Write the records below out again word for word, with the pictures removed.

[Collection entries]
# # # #

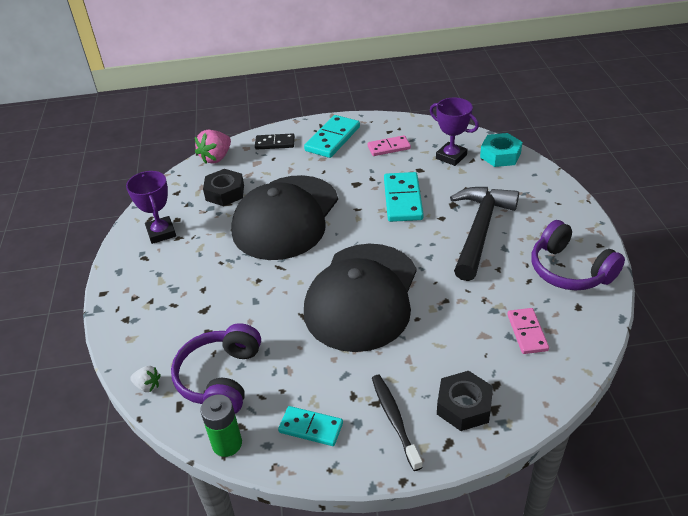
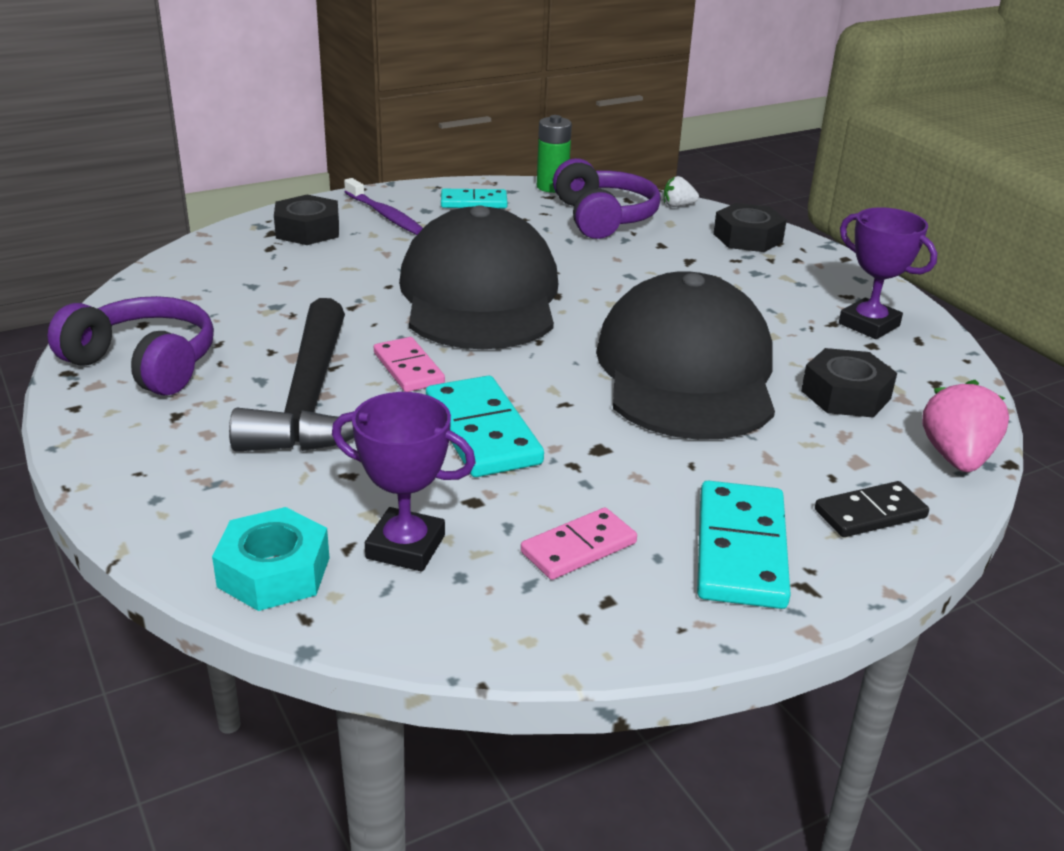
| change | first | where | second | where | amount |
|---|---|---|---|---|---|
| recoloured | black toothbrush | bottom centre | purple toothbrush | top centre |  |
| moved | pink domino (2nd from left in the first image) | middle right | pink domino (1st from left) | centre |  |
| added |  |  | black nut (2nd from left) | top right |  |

# # # #

**Response box**:
| change | first | where | second | where | amount |
|---|---|---|---|---|---|
| recoloured | black toothbrush | bottom centre | purple toothbrush | top centre |  |
| moved | pink domino (2nd from left in the first image) | middle right | pink domino (1st from left) | centre |  |
| added |  |  | black nut (2nd from left) | top right |  |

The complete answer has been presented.